MATERIAL FOR THE TASK
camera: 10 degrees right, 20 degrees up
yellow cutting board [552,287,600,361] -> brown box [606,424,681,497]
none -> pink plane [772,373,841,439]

* * *

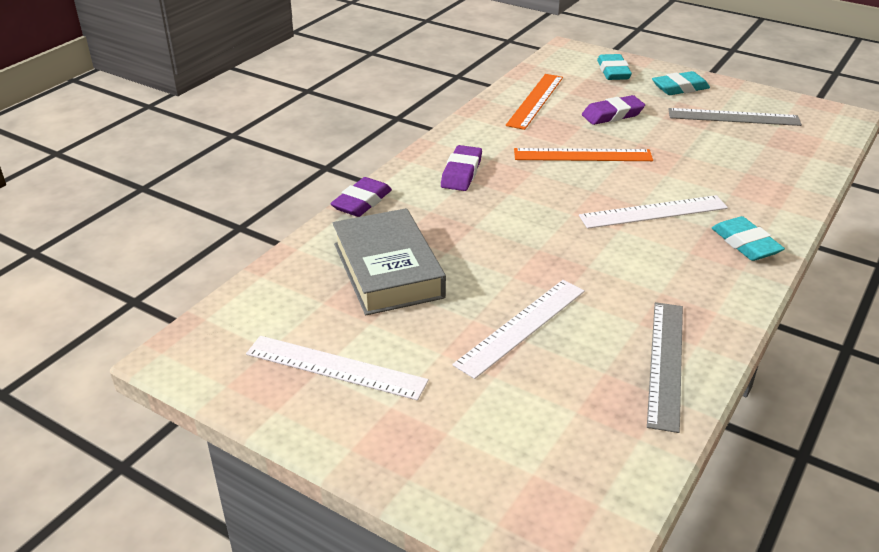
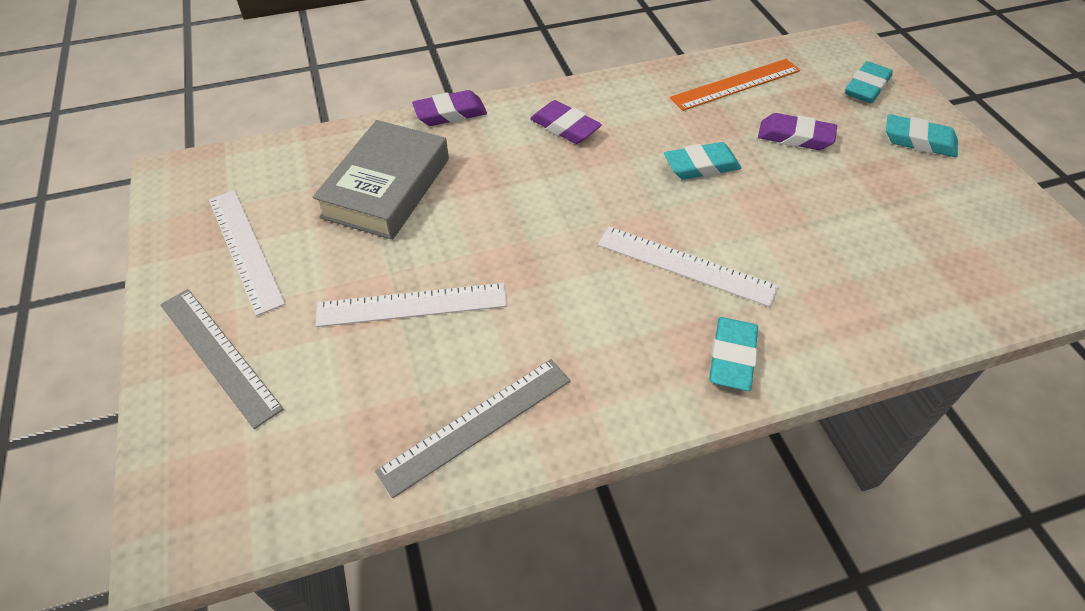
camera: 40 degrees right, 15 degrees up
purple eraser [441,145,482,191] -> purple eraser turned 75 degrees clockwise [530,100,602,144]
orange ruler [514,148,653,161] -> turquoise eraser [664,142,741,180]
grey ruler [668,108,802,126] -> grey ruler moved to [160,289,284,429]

TASK
Everything starting at the line containing "camera: 10 degrees right, 20 degrees up" and ending at the line containing "none -> pink plane [772,373,841,439]" in the records above should be repeated exactly, and only that.

OUTPUT OF THE EXERCISE
camera: 10 degrees right, 20 degrees up
yellow cutting board [552,287,600,361] -> brown box [606,424,681,497]
none -> pink plane [772,373,841,439]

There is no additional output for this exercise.